:: Exercise data ::
Content starts
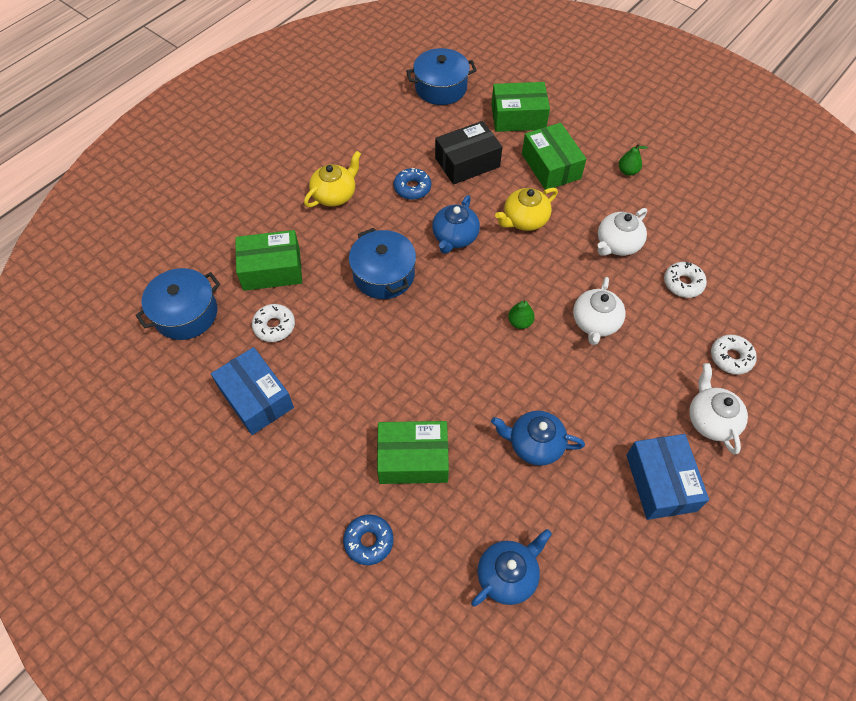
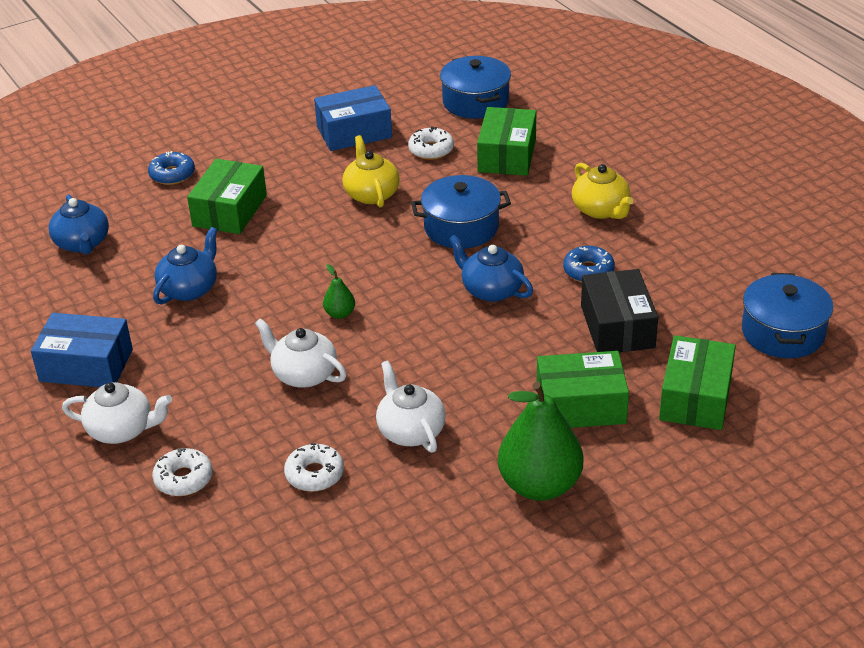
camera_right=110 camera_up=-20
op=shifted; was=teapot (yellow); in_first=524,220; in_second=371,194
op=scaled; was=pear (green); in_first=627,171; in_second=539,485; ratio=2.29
Content ends
:: Exercise ::
Reproduce all of the material exactly, apart from the pictures.

:: Response box ::
camera_right=110 camera_up=-20
op=shifted; was=teapot (yellow); in_first=524,220; in_second=371,194
op=scaled; was=pear (green); in_first=627,171; in_second=539,485; ratio=2.29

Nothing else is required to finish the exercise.